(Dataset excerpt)
— BEGIN —

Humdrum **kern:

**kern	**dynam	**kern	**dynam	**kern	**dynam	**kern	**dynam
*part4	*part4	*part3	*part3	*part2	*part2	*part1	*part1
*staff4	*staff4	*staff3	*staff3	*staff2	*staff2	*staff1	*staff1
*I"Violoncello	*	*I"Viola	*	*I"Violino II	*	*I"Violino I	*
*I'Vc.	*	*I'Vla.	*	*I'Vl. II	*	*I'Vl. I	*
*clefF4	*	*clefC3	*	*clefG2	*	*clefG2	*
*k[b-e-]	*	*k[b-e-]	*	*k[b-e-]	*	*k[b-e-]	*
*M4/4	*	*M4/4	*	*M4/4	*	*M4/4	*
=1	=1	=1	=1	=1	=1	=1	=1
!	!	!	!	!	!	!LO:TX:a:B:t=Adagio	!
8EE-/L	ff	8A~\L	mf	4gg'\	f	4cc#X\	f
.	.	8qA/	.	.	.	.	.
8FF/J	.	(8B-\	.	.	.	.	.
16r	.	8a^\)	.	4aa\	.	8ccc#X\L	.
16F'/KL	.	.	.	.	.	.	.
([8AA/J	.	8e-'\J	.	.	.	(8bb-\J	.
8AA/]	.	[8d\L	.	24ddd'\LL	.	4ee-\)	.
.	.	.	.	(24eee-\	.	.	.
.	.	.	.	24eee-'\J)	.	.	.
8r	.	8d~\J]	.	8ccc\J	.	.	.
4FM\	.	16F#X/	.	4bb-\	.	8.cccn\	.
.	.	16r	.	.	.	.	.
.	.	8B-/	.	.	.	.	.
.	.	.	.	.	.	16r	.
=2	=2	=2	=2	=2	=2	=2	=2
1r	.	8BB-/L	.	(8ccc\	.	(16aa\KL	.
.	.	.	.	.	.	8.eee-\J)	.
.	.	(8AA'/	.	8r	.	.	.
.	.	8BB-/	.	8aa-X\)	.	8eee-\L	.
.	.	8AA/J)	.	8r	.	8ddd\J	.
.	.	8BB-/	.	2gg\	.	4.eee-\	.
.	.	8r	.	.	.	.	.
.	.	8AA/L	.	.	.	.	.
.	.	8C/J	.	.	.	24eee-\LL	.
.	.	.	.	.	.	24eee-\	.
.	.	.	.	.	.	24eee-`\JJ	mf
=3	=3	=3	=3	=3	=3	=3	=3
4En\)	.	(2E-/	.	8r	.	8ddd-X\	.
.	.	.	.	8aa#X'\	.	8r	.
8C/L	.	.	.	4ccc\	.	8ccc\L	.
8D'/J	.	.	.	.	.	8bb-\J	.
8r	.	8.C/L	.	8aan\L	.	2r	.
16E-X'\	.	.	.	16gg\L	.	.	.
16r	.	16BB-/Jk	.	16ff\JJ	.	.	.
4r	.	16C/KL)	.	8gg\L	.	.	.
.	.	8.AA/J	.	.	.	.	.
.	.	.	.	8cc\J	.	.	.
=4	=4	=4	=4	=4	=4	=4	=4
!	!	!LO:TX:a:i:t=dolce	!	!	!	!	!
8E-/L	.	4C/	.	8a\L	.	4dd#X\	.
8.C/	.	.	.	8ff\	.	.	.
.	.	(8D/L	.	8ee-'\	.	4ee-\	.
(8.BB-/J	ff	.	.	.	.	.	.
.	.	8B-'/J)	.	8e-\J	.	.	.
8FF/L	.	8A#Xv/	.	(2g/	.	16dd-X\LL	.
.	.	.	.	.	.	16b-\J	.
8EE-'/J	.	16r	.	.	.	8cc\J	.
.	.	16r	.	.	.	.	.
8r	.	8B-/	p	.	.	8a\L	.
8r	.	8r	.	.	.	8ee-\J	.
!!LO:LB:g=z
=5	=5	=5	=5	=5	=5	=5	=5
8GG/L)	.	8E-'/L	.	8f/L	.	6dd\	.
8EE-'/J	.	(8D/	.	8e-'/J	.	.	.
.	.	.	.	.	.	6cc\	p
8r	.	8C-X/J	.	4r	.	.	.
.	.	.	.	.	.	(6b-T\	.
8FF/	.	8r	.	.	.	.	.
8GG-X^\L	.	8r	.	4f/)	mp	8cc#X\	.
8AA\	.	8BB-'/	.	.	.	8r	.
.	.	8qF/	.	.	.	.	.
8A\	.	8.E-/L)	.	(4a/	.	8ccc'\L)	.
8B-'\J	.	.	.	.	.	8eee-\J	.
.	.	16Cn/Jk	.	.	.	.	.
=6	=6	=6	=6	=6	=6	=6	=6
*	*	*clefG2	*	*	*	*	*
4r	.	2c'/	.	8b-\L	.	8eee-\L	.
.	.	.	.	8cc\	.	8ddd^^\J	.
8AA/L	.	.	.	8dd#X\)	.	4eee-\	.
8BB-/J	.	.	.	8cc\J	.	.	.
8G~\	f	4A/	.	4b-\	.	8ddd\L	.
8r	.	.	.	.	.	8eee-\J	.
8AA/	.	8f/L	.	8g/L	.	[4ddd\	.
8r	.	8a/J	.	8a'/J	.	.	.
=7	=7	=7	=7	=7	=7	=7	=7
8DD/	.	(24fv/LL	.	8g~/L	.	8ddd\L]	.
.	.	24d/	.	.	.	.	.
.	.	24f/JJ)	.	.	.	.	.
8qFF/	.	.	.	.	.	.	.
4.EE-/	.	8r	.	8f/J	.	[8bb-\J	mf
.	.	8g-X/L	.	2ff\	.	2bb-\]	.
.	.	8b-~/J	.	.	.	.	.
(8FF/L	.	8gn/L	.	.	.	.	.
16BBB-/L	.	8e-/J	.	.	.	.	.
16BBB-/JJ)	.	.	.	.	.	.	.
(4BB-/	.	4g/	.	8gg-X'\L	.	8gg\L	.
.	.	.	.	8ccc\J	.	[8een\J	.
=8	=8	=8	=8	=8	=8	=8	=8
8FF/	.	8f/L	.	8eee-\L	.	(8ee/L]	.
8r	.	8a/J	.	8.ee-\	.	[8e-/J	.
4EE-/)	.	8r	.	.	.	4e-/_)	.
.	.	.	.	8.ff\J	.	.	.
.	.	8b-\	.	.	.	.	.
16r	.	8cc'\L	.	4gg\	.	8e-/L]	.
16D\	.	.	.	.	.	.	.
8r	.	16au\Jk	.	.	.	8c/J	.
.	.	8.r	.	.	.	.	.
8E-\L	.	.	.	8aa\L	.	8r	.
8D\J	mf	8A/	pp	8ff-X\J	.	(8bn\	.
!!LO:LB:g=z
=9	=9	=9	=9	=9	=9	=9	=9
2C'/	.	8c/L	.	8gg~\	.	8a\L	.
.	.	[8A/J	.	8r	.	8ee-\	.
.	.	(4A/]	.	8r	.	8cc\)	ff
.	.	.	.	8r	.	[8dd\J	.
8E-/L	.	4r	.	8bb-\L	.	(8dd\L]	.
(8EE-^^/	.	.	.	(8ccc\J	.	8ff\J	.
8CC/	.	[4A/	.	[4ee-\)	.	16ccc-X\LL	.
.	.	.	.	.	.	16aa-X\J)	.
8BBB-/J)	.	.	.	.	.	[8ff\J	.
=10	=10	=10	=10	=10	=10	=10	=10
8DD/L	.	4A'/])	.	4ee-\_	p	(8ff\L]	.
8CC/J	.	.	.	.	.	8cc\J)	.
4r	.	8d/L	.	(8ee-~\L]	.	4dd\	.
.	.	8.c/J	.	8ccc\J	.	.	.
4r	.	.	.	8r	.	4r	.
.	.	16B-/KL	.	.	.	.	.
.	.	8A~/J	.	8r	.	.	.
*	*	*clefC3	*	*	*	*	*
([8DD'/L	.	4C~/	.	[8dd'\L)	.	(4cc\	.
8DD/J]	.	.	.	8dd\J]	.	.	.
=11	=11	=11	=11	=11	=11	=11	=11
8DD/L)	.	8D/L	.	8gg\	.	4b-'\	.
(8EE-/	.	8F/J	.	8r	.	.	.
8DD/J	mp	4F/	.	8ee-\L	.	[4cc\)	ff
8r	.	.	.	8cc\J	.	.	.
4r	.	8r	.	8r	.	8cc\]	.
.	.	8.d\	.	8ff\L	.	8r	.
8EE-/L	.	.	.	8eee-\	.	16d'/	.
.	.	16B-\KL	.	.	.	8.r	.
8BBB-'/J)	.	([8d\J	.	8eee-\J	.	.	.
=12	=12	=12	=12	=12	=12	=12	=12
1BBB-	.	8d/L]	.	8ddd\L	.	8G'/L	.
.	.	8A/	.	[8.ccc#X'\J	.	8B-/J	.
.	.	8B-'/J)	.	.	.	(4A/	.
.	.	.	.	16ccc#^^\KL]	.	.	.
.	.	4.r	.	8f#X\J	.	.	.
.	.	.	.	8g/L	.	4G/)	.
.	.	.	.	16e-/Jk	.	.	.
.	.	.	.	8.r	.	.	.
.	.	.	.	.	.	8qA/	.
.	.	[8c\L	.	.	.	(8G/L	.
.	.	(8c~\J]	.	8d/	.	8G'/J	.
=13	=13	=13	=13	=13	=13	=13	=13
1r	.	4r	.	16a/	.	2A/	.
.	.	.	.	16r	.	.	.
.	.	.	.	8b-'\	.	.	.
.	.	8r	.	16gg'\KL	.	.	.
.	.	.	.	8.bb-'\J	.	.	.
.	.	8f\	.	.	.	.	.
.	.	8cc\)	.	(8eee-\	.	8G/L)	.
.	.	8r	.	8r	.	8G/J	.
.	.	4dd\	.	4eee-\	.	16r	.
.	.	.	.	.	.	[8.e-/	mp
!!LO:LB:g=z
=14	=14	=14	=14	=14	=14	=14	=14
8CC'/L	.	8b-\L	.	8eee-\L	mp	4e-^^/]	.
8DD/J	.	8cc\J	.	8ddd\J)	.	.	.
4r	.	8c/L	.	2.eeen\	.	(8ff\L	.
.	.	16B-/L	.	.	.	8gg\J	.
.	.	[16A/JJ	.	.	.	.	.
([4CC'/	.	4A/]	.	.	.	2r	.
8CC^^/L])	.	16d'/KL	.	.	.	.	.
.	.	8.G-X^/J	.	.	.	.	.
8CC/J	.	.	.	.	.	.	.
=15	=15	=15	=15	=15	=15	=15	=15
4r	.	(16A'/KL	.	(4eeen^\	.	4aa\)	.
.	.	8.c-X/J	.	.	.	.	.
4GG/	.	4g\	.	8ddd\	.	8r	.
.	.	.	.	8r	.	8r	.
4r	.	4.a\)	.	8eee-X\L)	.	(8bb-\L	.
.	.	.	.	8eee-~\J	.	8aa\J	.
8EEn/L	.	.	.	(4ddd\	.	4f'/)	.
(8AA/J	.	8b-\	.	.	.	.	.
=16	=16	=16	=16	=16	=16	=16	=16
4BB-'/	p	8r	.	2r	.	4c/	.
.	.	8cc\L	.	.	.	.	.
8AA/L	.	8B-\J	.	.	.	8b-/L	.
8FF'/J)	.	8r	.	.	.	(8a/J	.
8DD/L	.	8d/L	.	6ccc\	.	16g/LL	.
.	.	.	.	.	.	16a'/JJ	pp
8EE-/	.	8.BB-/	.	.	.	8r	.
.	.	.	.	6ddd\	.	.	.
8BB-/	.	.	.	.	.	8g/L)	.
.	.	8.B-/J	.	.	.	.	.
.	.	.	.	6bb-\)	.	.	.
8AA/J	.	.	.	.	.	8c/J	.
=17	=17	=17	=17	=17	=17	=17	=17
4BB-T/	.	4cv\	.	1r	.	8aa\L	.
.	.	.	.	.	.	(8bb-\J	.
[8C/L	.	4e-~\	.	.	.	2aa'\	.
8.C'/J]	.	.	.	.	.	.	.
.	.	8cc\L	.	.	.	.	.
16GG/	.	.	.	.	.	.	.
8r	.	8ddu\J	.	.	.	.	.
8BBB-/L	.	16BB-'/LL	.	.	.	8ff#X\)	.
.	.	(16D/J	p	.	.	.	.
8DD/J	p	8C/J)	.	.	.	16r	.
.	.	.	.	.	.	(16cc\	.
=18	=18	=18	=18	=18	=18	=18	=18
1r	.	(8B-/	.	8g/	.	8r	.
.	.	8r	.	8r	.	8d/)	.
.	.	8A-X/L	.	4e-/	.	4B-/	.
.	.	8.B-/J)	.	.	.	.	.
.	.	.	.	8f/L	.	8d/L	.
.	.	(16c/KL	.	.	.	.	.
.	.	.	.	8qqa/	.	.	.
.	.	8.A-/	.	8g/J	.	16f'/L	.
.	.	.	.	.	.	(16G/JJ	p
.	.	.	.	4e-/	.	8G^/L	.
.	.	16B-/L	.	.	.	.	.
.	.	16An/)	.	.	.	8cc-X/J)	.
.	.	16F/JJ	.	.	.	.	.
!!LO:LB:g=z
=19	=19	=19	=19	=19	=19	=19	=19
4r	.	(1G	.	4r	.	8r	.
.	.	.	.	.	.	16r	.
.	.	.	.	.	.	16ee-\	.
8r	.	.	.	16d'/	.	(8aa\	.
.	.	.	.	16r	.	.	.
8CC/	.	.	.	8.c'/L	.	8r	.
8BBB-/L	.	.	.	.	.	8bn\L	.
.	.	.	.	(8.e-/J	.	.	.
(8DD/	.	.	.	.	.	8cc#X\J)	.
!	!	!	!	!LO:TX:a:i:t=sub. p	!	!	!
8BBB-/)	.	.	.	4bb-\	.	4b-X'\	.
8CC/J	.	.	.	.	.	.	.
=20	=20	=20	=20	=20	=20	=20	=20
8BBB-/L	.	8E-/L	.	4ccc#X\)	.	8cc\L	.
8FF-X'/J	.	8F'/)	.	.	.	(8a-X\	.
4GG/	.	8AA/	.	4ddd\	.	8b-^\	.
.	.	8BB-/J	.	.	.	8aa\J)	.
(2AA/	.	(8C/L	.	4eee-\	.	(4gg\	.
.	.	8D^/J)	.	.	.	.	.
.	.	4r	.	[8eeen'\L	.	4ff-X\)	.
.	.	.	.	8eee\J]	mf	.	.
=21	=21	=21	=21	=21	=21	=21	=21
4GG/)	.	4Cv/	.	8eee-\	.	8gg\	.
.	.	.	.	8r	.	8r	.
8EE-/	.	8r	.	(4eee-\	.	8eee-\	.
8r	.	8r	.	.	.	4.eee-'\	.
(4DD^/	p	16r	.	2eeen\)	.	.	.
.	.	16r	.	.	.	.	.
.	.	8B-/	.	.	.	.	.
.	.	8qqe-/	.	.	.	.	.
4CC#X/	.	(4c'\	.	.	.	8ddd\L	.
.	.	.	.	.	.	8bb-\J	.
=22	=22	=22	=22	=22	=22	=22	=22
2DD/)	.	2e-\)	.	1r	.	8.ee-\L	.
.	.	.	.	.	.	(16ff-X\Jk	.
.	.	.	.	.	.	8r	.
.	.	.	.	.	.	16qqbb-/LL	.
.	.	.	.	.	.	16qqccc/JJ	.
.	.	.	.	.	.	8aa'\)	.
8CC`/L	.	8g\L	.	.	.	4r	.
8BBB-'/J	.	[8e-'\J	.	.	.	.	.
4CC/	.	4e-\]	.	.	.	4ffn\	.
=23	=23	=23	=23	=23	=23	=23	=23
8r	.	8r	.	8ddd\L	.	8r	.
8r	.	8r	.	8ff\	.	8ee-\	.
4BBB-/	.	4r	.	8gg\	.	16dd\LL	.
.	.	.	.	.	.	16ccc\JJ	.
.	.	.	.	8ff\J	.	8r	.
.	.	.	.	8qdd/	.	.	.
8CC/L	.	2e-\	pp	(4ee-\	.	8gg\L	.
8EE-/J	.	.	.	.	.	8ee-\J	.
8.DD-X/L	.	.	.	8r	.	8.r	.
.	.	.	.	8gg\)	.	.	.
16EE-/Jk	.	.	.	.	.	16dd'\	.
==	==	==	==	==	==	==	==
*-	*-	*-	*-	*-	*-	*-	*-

— END —

Find every line in the rows above that contains the string "kern", where case counts, and copy each of those lines in full.

# Task output
Humdrum **kern:
**kern	**dynam	**kern	**dynam	**kern	**dynam	**kern	**dynam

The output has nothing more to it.